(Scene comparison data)
- - - -
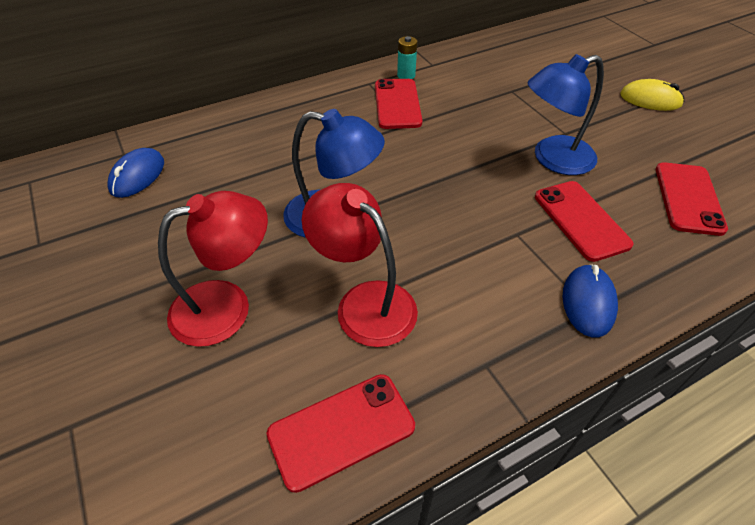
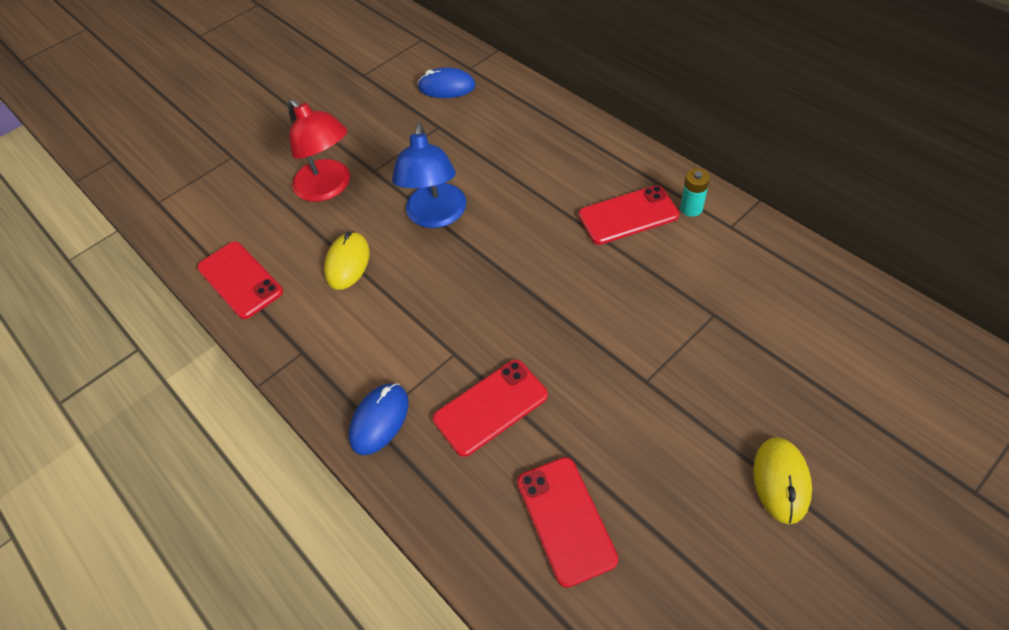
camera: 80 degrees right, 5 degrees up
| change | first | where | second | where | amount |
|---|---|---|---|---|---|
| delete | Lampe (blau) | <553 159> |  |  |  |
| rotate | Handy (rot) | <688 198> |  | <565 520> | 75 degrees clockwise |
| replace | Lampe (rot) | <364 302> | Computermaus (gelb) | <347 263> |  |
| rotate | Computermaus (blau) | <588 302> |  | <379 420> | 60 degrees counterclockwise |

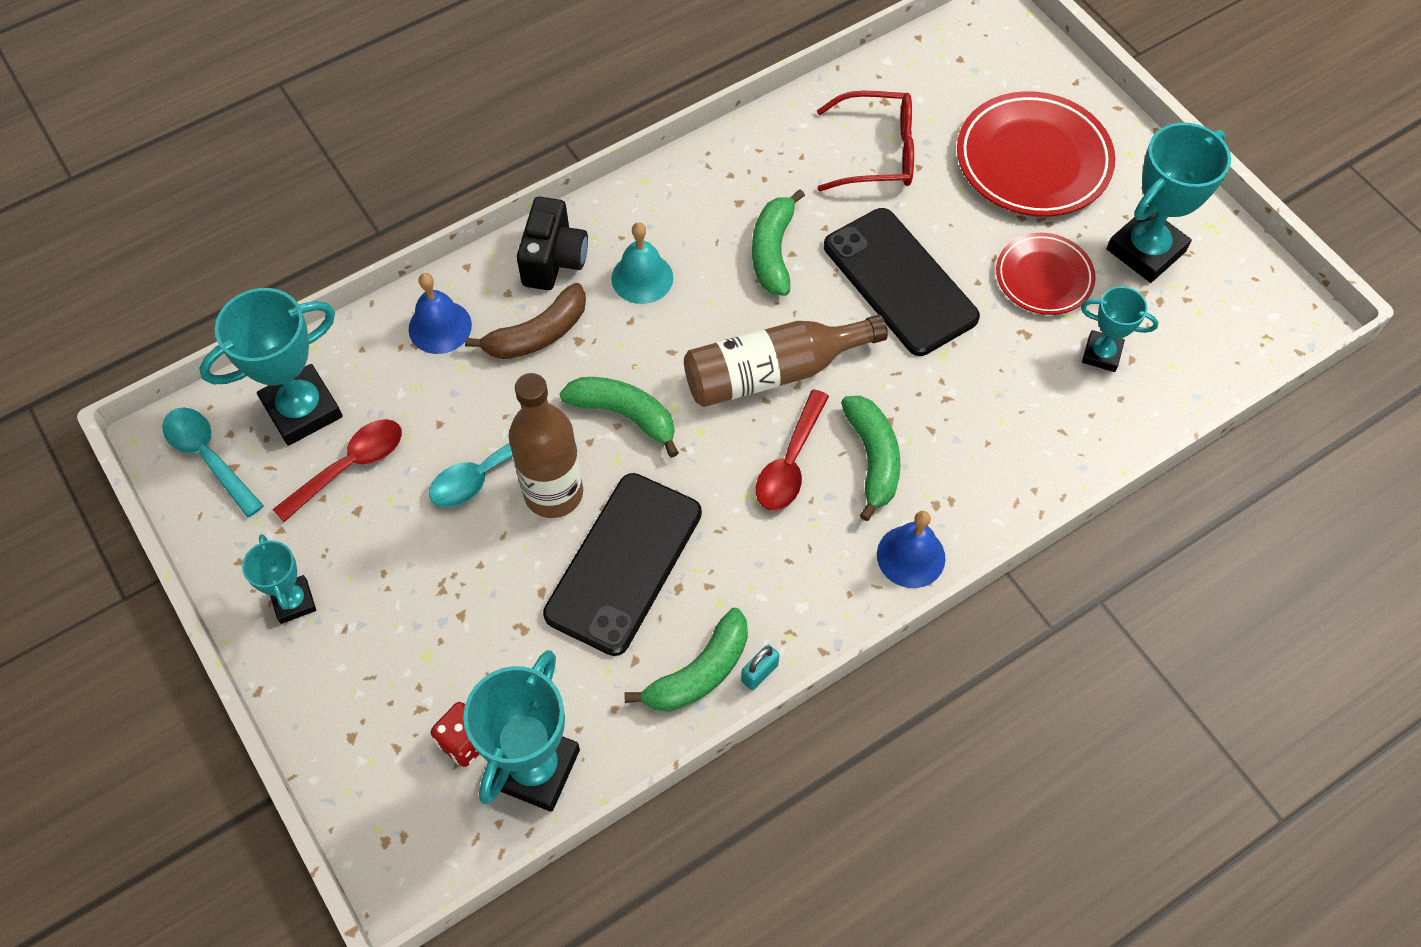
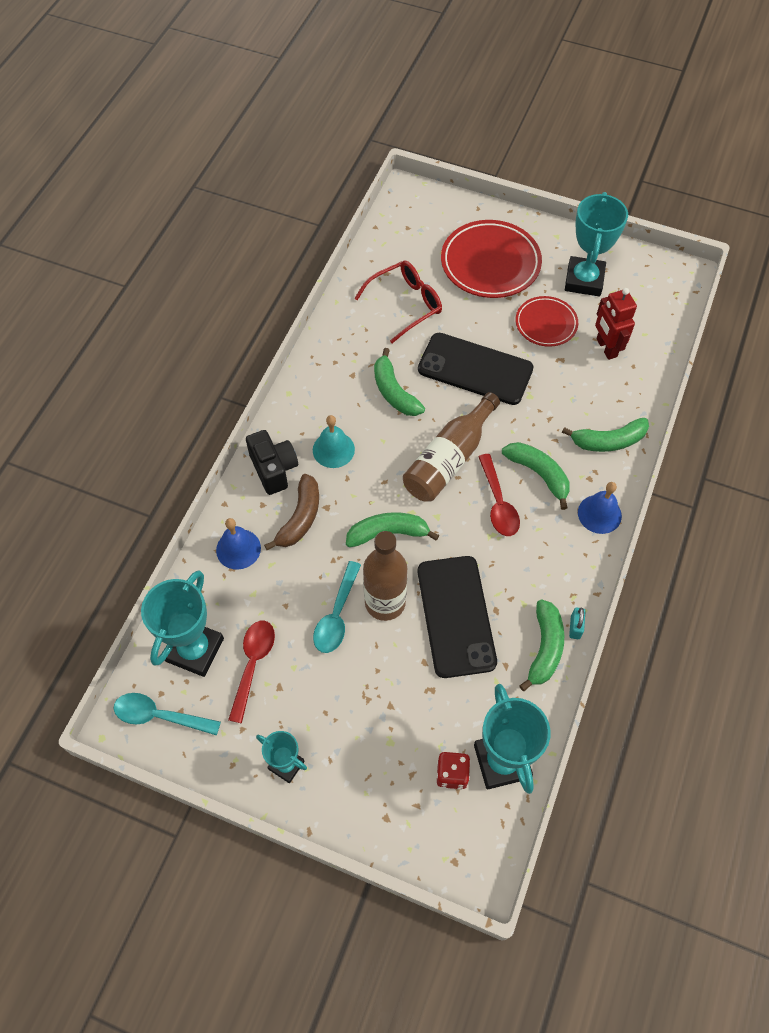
camera: 35 degrees left, 0 degrees up
| change | first | where | second | where | amount |
|---|---|---|---|---|---|
| replace | Pokal (türkis) | <1101 354> | Roboter (rot) | <606 348> |  |
| insert |  |  | Banane (grün) | <608 441> |  |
- - - -
## What to work on
Give the lines again exactly, beginning with the first line of the records above and ending with the line that contains "degrees clockwise |", and include no pictures.

## Response below
camera: 80 degrees right, 5 degrees up
| change | first | where | second | where | amount |
|---|---|---|---|---|---|
| delete | Lampe (blau) | <553 159> |  |  |  |
| rotate | Handy (rot) | <688 198> |  | <565 520> | 75 degrees clockwise |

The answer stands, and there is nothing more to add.